Exercise directions |
Copy every entry exactly as it reads and exclude whatever pictures appear.

───── Source material

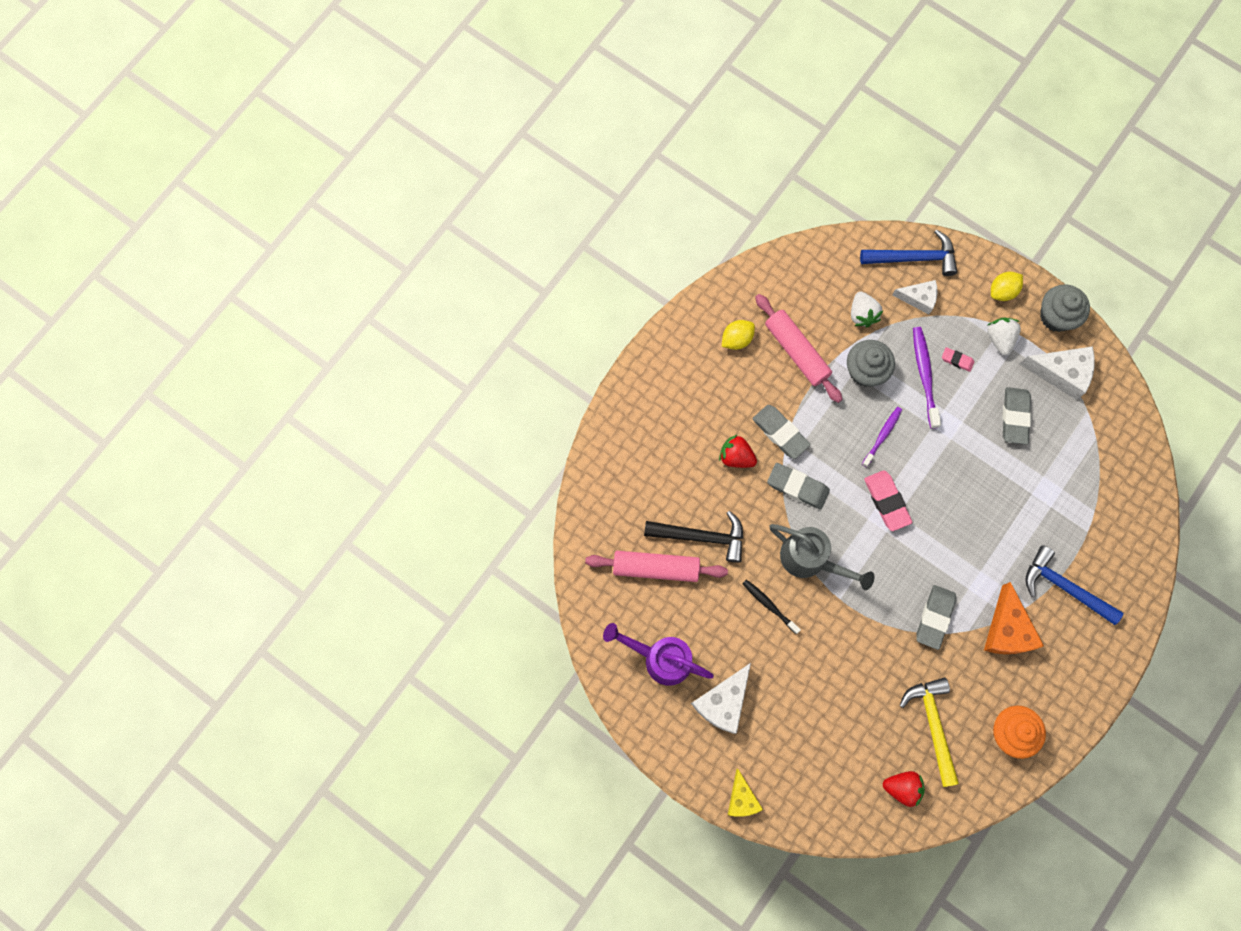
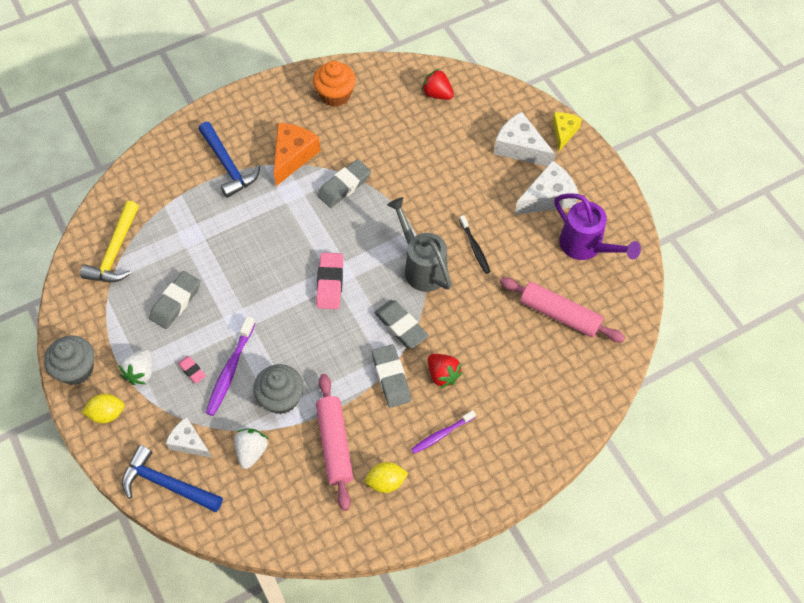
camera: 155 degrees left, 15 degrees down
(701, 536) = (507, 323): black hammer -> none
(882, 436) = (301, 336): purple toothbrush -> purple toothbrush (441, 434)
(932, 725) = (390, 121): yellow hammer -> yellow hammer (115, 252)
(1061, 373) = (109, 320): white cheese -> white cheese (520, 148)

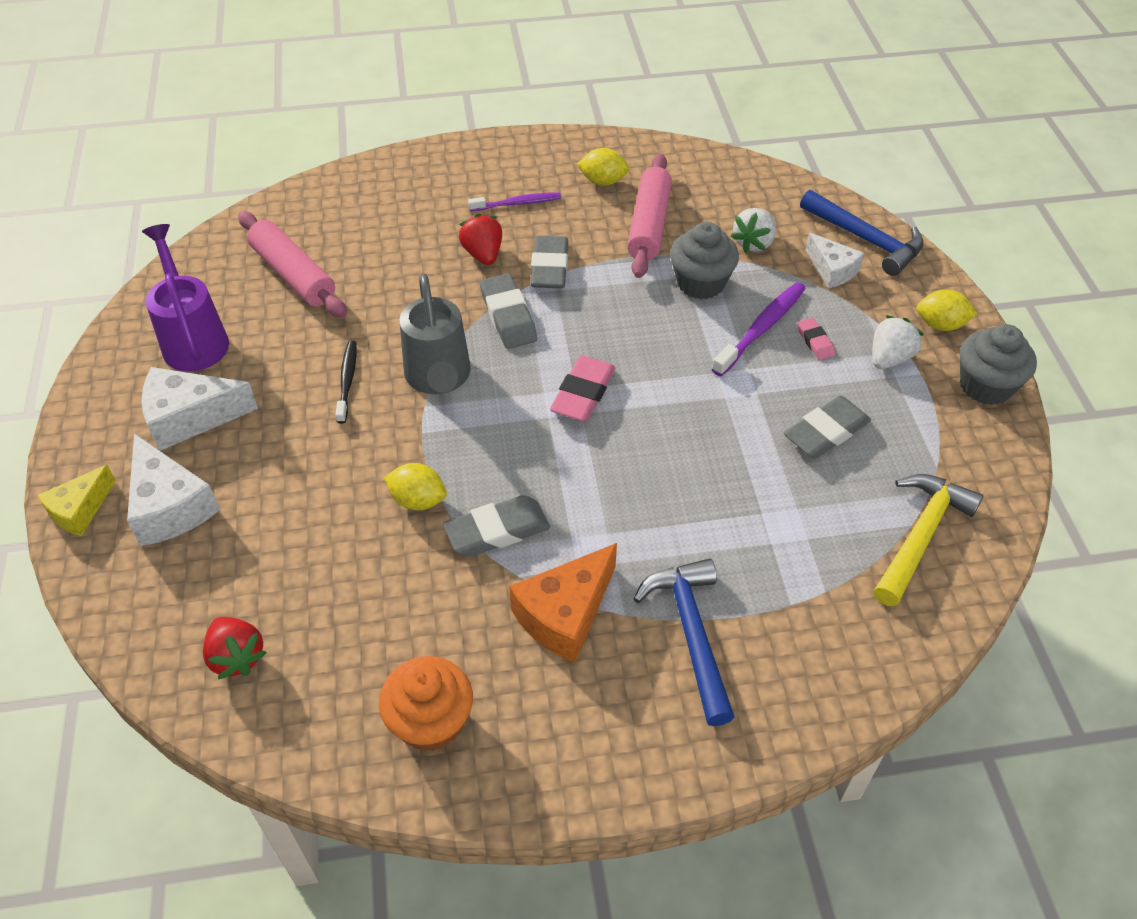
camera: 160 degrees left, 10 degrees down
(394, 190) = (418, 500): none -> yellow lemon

──────────

Solution to the exercise |
camera: 155 degrees left, 15 degrees down
(701, 536) = (507, 323): black hammer -> none
(882, 436) = (301, 336): purple toothbrush -> purple toothbrush (441, 434)
(932, 725) = (390, 121): yellow hammer -> yellow hammer (115, 252)
(1061, 373) = (109, 320): white cheese -> white cheese (520, 148)

camera: 160 degrees left, 10 degrees down
(394, 190) = (418, 500): none -> yellow lemon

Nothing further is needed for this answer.